─── Extracted material
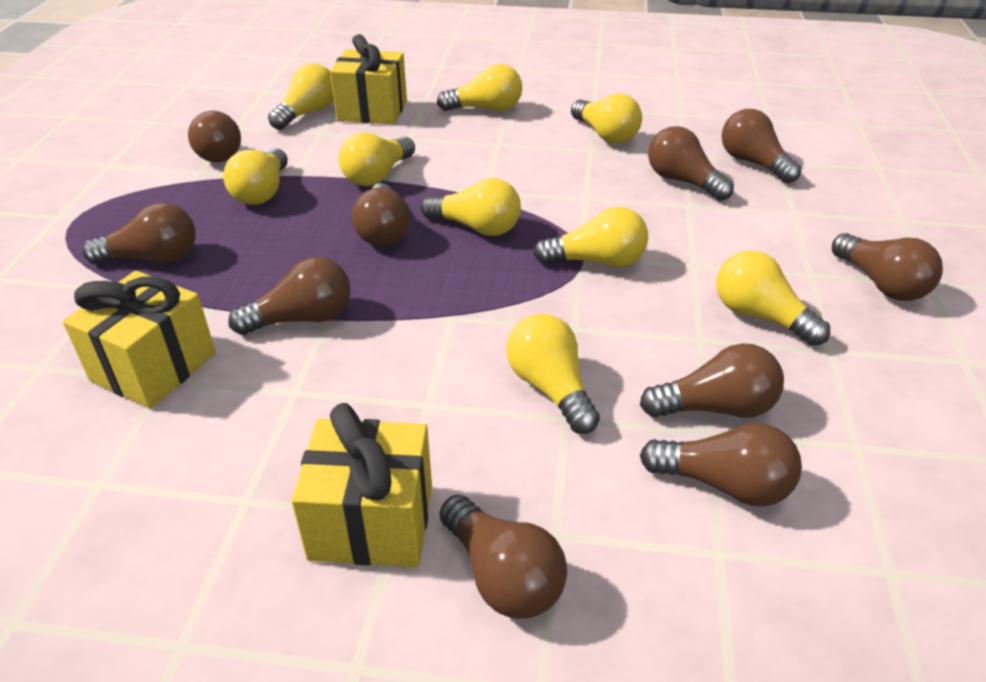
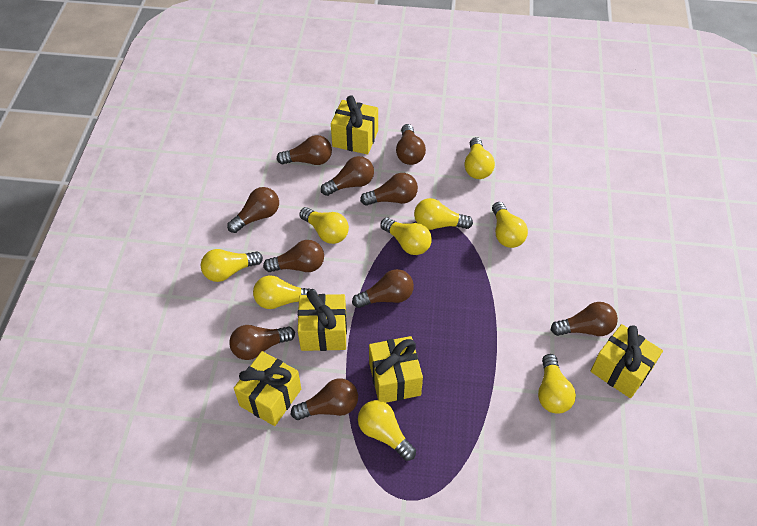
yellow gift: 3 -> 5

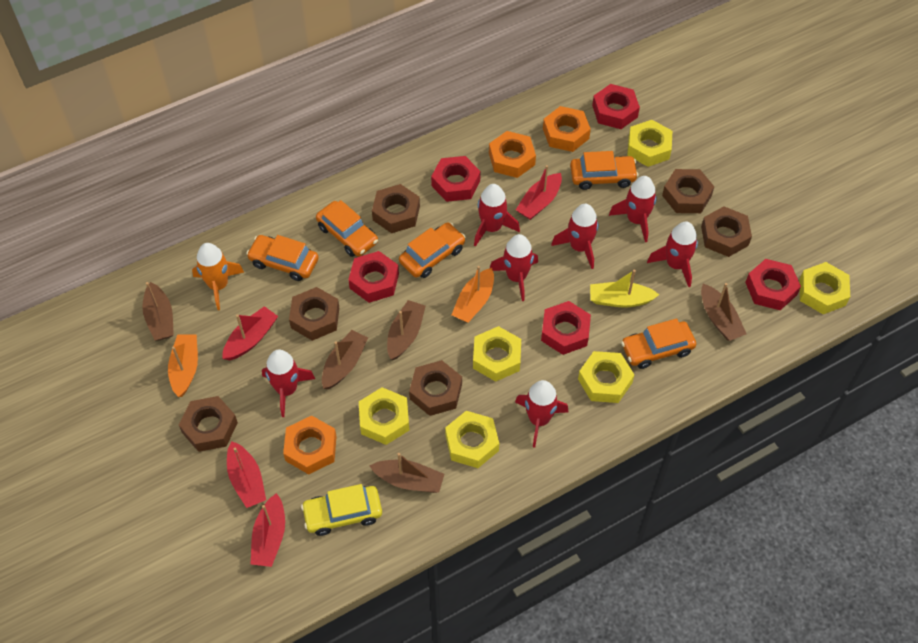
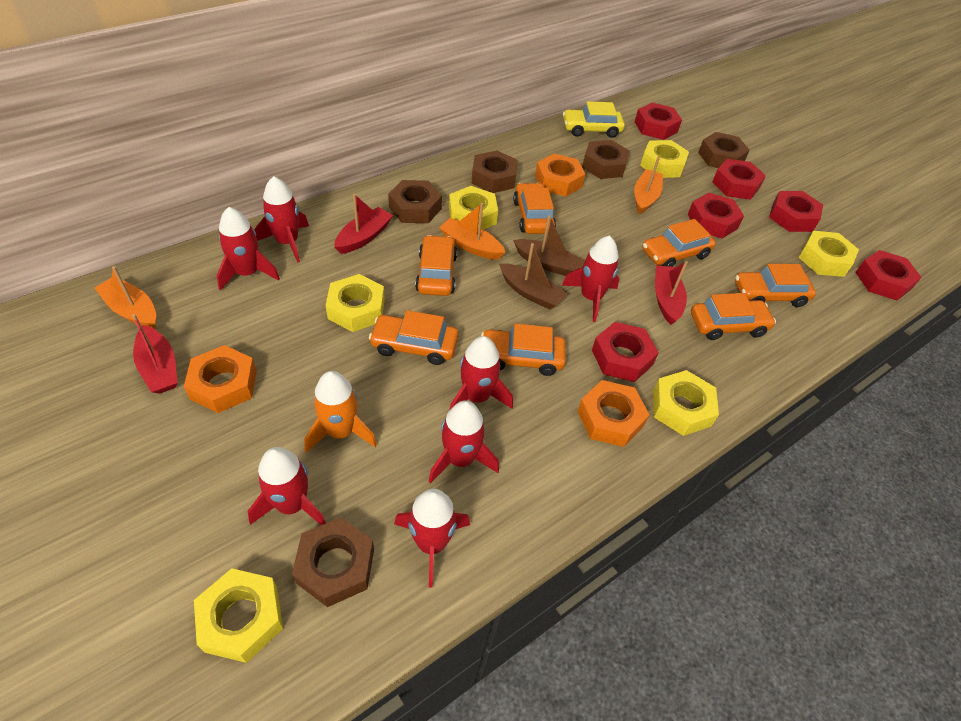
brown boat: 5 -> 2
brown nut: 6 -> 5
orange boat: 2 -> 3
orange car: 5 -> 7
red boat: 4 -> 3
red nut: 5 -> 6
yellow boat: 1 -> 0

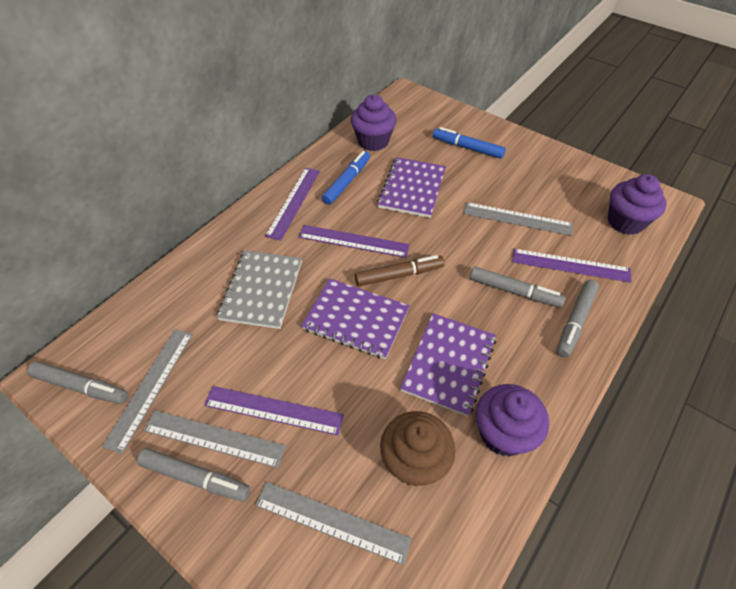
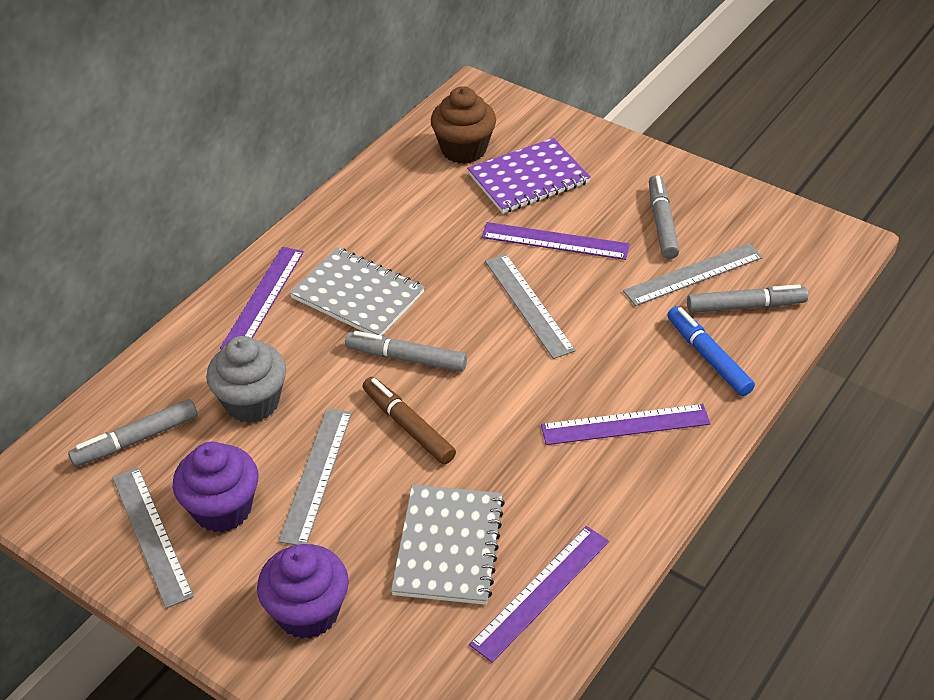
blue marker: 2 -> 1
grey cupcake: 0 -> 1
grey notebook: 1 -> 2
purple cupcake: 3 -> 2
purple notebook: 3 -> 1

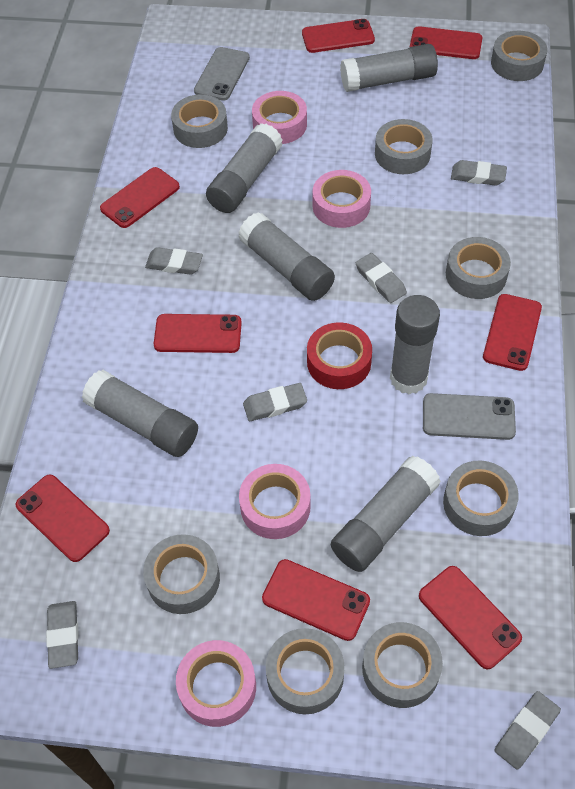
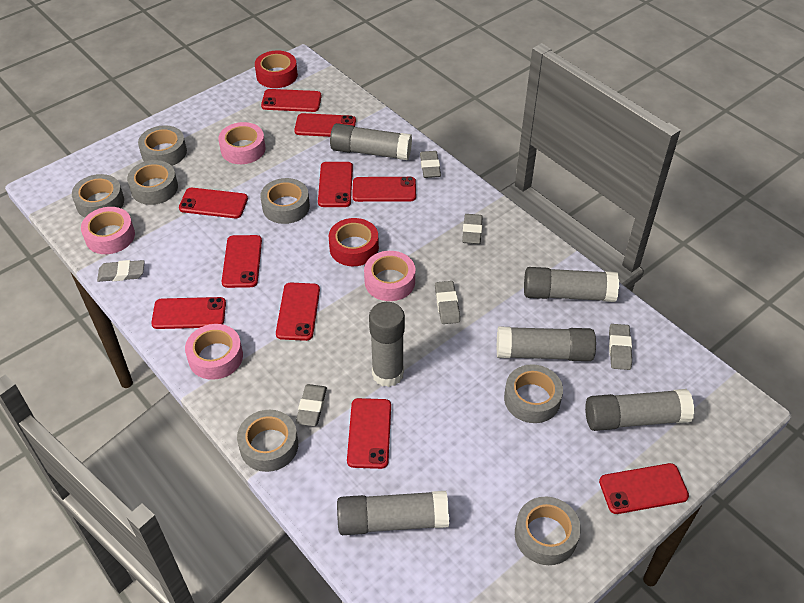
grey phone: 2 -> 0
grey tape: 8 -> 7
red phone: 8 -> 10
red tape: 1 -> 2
──────
Find the line that contains "orange boat: 2 -> 3". Reproduce it and every later line of the records exactly, minus the pictures.

### Solution for this problem
orange boat: 2 -> 3
orange car: 5 -> 7
red boat: 4 -> 3
red nut: 5 -> 6
yellow boat: 1 -> 0

blue marker: 2 -> 1
grey cupcake: 0 -> 1
grey notebook: 1 -> 2
purple cupcake: 3 -> 2
purple notebook: 3 -> 1

grey phone: 2 -> 0
grey tape: 8 -> 7
red phone: 8 -> 10
red tape: 1 -> 2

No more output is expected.